Problem statement: The records below need to be repeated exactly, with every picture left out.

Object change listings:
"""

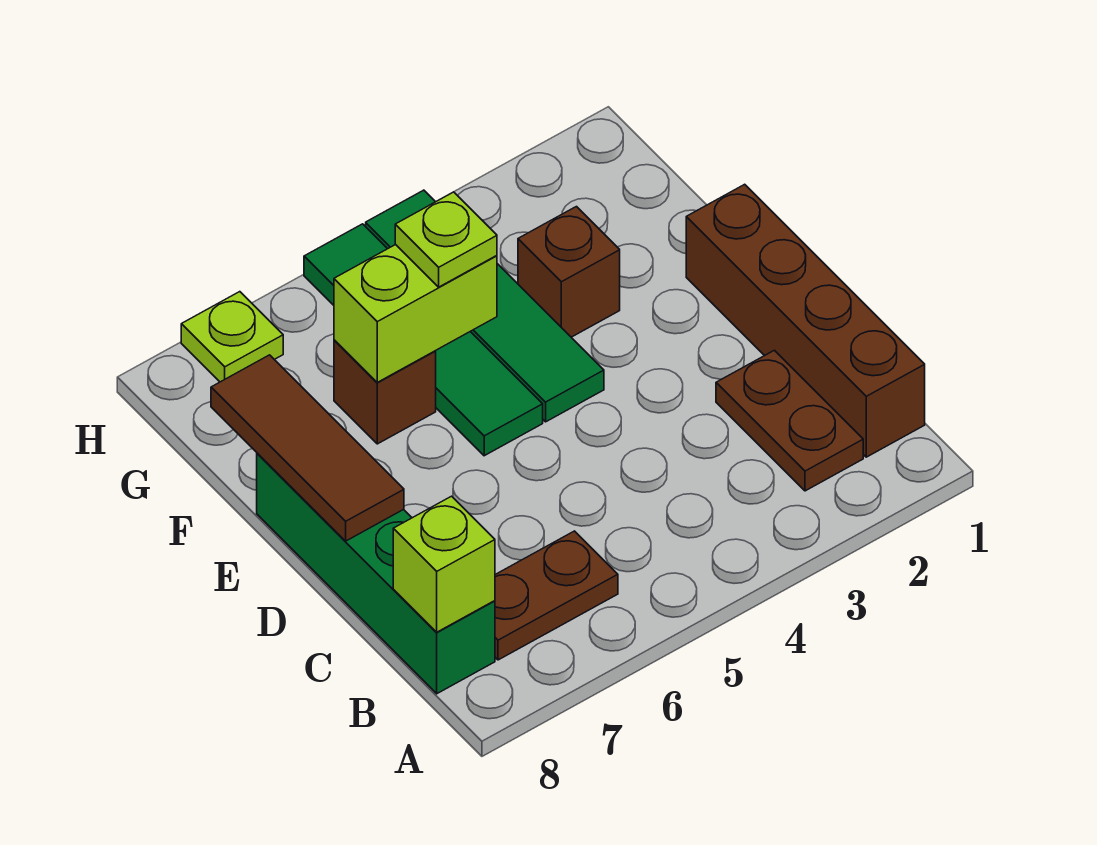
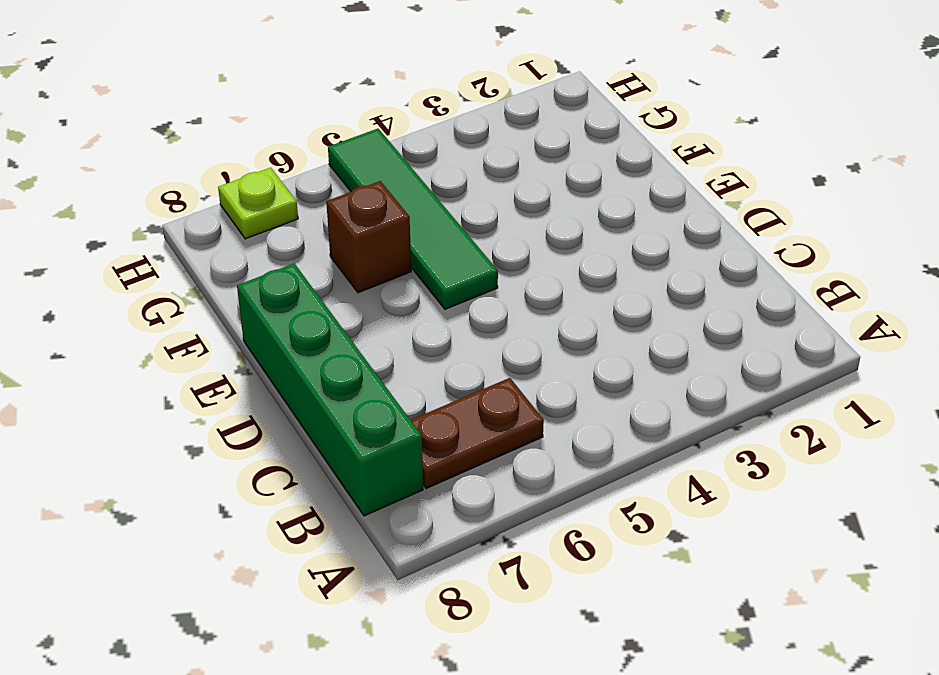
none -> brown brick B1:E1 level 1
none -> brown plate B2:C2 level 1
none -> green tile E4:H4 level 1

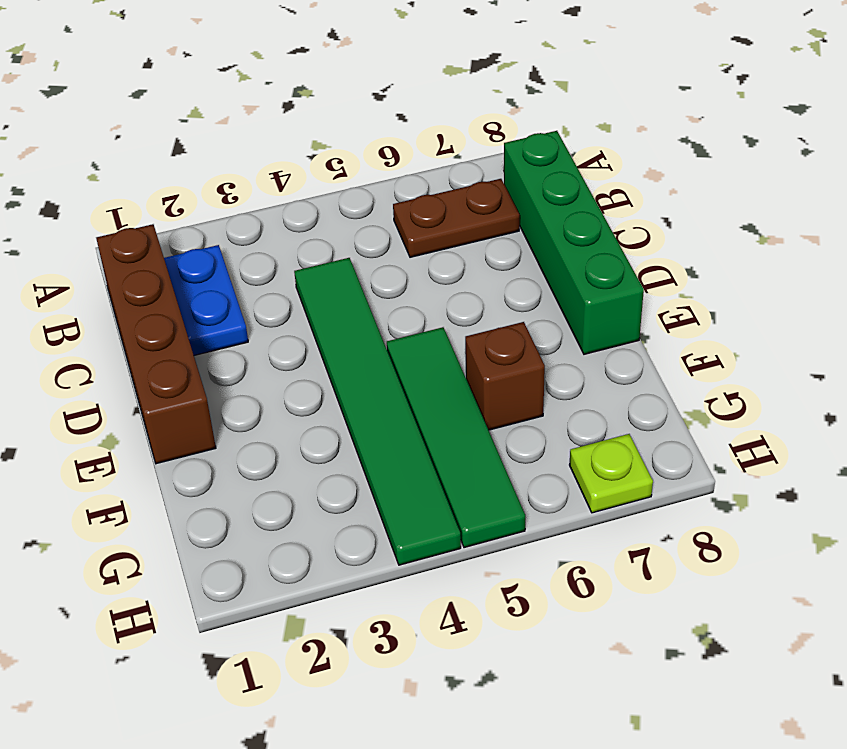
blue plate B2:C2 level 1 -> brown plate B2:C2 level 1
green tile C4:H4 level 1 -> green tile E4:H4 level 1
none -> brown brick F3 level 1
none -> lime brick B8 level 2
none -> brown tile D8:F8 level 2

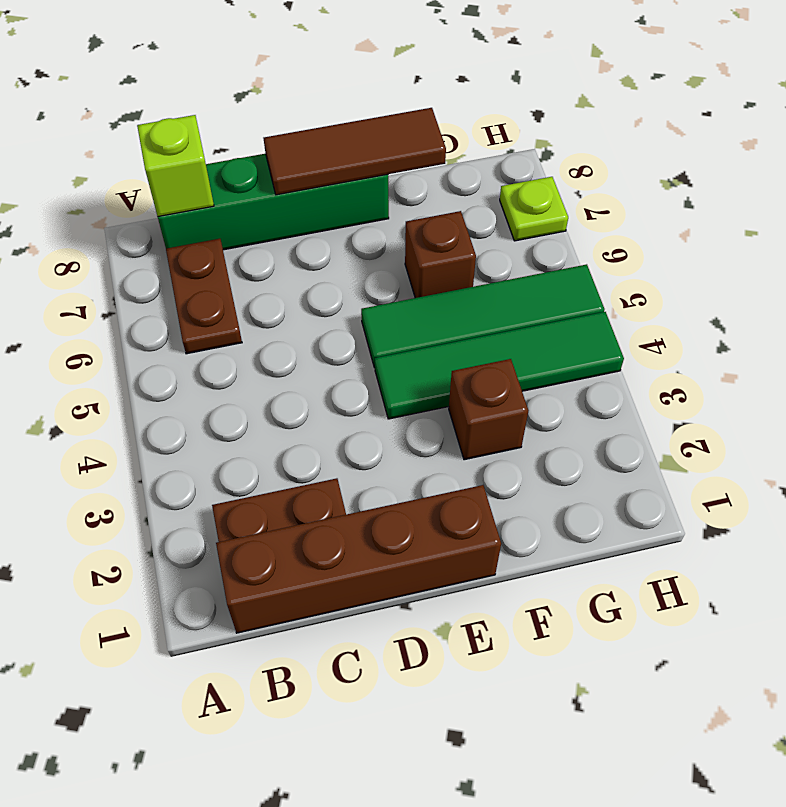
none -> lime brick F5:F6 level 2
none -> lime plate F5 level 3

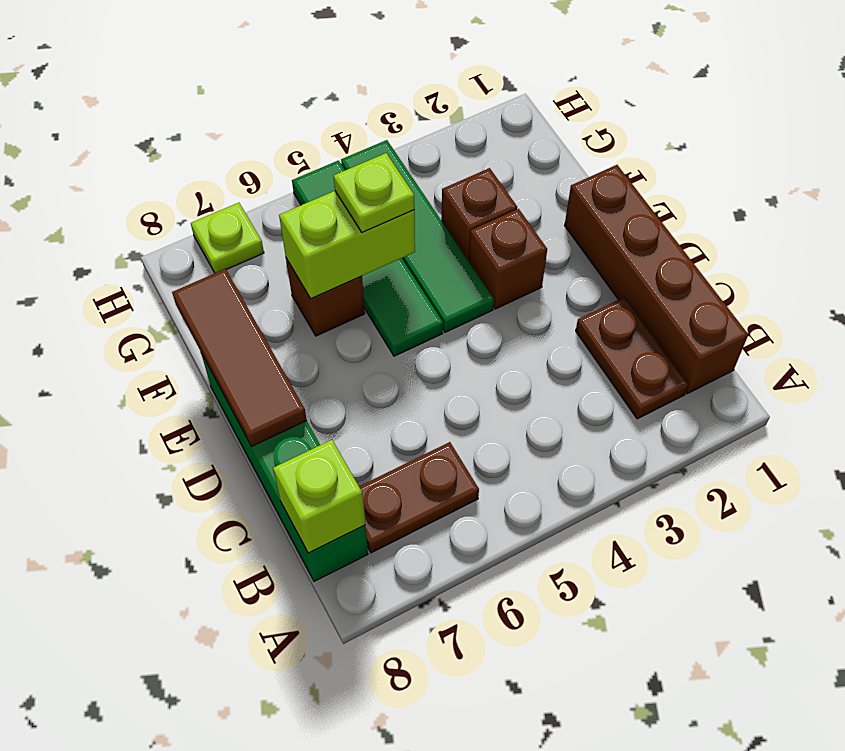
brown brick E3 level 1 -> none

"""

Written solution:
none -> brown brick B1:E1 level 1
none -> brown plate B2:C2 level 1
none -> green tile E4:H4 level 1

blue plate B2:C2 level 1 -> brown plate B2:C2 level 1
green tile C4:H4 level 1 -> green tile E4:H4 level 1
none -> brown brick F3 level 1
none -> lime brick B8 level 2
none -> brown tile D8:F8 level 2

none -> lime brick F5:F6 level 2
none -> lime plate F5 level 3

brown brick E3 level 1 -> none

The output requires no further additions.